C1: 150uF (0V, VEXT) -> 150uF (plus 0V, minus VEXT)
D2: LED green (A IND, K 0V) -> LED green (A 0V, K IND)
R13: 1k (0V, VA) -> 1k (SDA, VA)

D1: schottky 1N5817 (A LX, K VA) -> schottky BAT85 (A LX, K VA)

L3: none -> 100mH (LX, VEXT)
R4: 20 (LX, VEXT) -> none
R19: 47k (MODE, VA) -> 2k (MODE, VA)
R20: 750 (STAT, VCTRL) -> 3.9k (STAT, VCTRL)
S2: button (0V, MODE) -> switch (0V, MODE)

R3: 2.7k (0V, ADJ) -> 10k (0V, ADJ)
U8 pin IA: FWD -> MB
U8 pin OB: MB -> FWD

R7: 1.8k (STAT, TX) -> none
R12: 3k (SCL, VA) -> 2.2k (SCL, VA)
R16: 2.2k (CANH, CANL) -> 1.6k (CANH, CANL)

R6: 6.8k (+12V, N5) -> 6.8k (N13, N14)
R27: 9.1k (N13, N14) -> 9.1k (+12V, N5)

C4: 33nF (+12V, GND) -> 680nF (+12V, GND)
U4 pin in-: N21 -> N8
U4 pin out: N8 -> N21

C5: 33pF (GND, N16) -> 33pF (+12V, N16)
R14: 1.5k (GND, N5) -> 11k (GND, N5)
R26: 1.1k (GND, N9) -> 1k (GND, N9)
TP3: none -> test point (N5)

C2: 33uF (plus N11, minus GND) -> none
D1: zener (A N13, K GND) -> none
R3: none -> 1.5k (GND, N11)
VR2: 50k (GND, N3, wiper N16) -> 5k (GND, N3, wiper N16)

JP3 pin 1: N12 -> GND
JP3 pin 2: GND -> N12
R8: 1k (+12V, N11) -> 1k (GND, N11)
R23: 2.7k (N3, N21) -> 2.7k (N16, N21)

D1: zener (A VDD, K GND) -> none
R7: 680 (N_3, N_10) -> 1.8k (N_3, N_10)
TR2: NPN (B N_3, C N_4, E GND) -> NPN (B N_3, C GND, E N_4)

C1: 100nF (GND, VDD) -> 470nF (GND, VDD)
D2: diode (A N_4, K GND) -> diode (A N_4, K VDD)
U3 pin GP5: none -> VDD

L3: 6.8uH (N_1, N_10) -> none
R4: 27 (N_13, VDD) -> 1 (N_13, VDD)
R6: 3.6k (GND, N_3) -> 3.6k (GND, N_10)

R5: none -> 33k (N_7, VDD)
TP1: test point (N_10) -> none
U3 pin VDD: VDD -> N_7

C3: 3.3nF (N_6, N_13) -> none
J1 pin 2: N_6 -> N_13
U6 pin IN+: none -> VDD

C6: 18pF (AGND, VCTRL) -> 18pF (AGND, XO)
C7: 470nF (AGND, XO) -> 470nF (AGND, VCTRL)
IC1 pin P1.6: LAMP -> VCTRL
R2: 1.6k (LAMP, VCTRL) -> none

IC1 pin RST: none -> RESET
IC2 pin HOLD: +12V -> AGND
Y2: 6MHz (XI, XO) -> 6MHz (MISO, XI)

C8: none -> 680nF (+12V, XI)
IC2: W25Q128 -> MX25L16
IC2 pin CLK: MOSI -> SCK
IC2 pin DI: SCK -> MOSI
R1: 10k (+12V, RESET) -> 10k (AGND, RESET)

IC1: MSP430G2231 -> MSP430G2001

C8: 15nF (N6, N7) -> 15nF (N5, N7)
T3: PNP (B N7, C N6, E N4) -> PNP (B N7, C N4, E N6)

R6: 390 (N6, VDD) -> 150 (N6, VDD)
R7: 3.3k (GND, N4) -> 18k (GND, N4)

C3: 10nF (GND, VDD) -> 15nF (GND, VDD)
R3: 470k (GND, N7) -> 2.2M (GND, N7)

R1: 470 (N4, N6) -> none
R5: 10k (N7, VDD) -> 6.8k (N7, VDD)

***

[What is being asked]:
Here, the records must be output exactly and in full.

[Task solution]:
C1: 150uF (0V, VEXT) -> 150uF (plus 0V, minus VEXT)
D2: LED green (A IND, K 0V) -> LED green (A 0V, K IND)
R13: 1k (0V, VA) -> 1k (SDA, VA)

D1: schottky 1N5817 (A LX, K VA) -> schottky BAT85 (A LX, K VA)

L3: none -> 100mH (LX, VEXT)
R4: 20 (LX, VEXT) -> none
R19: 47k (MODE, VA) -> 2k (MODE, VA)
R20: 750 (STAT, VCTRL) -> 3.9k (STAT, VCTRL)
S2: button (0V, MODE) -> switch (0V, MODE)

R3: 2.7k (0V, ADJ) -> 10k (0V, ADJ)
U8 pin IA: FWD -> MB
U8 pin OB: MB -> FWD

R7: 1.8k (STAT, TX) -> none
R12: 3k (SCL, VA) -> 2.2k (SCL, VA)
R16: 2.2k (CANH, CANL) -> 1.6k (CANH, CANL)

R6: 6.8k (+12V, N5) -> 6.8k (N13, N14)
R27: 9.1k (N13, N14) -> 9.1k (+12V, N5)

C4: 33nF (+12V, GND) -> 680nF (+12V, GND)
U4 pin in-: N21 -> N8
U4 pin out: N8 -> N21

C5: 33pF (GND, N16) -> 33pF (+12V, N16)
R14: 1.5k (GND, N5) -> 11k (GND, N5)
R26: 1.1k (GND, N9) -> 1k (GND, N9)
TP3: none -> test point (N5)

C2: 33uF (plus N11, minus GND) -> none
D1: zener (A N13, K GND) -> none
R3: none -> 1.5k (GND, N11)
VR2: 50k (GND, N3, wiper N16) -> 5k (GND, N3, wiper N16)

JP3 pin 1: N12 -> GND
JP3 pin 2: GND -> N12
R8: 1k (+12V, N11) -> 1k (GND, N11)
R23: 2.7k (N3, N21) -> 2.7k (N16, N21)

D1: zener (A VDD, K GND) -> none
R7: 680 (N_3, N_10) -> 1.8k (N_3, N_10)
TR2: NPN (B N_3, C N_4, E GND) -> NPN (B N_3, C GND, E N_4)

C1: 100nF (GND, VDD) -> 470nF (GND, VDD)
D2: diode (A N_4, K GND) -> diode (A N_4, K VDD)
U3 pin GP5: none -> VDD

L3: 6.8uH (N_1, N_10) -> none
R4: 27 (N_13, VDD) -> 1 (N_13, VDD)
R6: 3.6k (GND, N_3) -> 3.6k (GND, N_10)

R5: none -> 33k (N_7, VDD)
TP1: test point (N_10) -> none
U3 pin VDD: VDD -> N_7

C3: 3.3nF (N_6, N_13) -> none
J1 pin 2: N_6 -> N_13
U6 pin IN+: none -> VDD

C6: 18pF (AGND, VCTRL) -> 18pF (AGND, XO)
C7: 470nF (AGND, XO) -> 470nF (AGND, VCTRL)
IC1 pin P1.6: LAMP -> VCTRL
R2: 1.6k (LAMP, VCTRL) -> none

IC1 pin RST: none -> RESET
IC2 pin HOLD: +12V -> AGND
Y2: 6MHz (XI, XO) -> 6MHz (MISO, XI)

C8: none -> 680nF (+12V, XI)
IC2: W25Q128 -> MX25L16
IC2 pin CLK: MOSI -> SCK
IC2 pin DI: SCK -> MOSI
R1: 10k (+12V, RESET) -> 10k (AGND, RESET)

IC1: MSP430G2231 -> MSP430G2001

C8: 15nF (N6, N7) -> 15nF (N5, N7)
T3: PNP (B N7, C N6, E N4) -> PNP (B N7, C N4, E N6)

R6: 390 (N6, VDD) -> 150 (N6, VDD)
R7: 3.3k (GND, N4) -> 18k (GND, N4)

C3: 10nF (GND, VDD) -> 15nF (GND, VDD)
R3: 470k (GND, N7) -> 2.2M (GND, N7)

R1: 470 (N4, N6) -> none
R5: 10k (N7, VDD) -> 6.8k (N7, VDD)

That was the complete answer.